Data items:
>>>>>

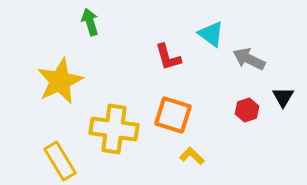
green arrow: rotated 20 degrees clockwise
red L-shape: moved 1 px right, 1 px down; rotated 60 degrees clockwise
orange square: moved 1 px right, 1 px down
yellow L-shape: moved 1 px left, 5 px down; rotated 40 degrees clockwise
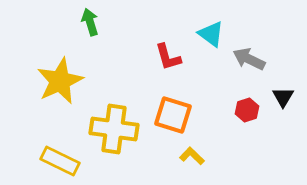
yellow rectangle: rotated 33 degrees counterclockwise
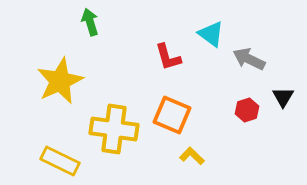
orange square: moved 1 px left; rotated 6 degrees clockwise
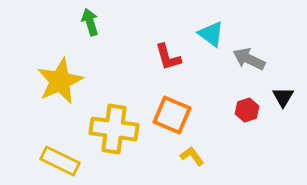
yellow L-shape: rotated 10 degrees clockwise
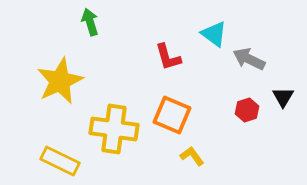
cyan triangle: moved 3 px right
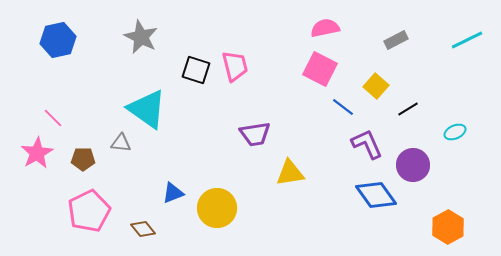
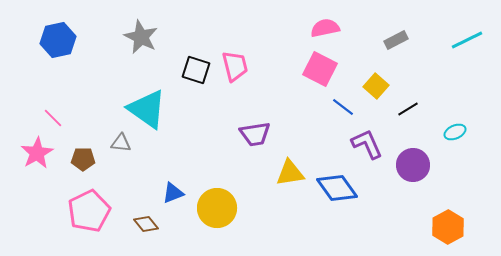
blue diamond: moved 39 px left, 7 px up
brown diamond: moved 3 px right, 5 px up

<<<<<

Rewrite the lines of these entries with every "orange square" changed to "purple square" and nothing else altered. Leave out the picture lines.

green arrow: rotated 20 degrees clockwise
red L-shape: moved 1 px right, 1 px down; rotated 60 degrees clockwise
purple square: moved 1 px right, 1 px down
yellow L-shape: moved 1 px left, 5 px down; rotated 40 degrees clockwise
yellow rectangle: rotated 33 degrees counterclockwise
purple square: moved 1 px left; rotated 6 degrees clockwise
yellow L-shape: rotated 10 degrees clockwise
cyan triangle: moved 3 px right
blue diamond: moved 39 px left, 7 px up
brown diamond: moved 3 px right, 5 px up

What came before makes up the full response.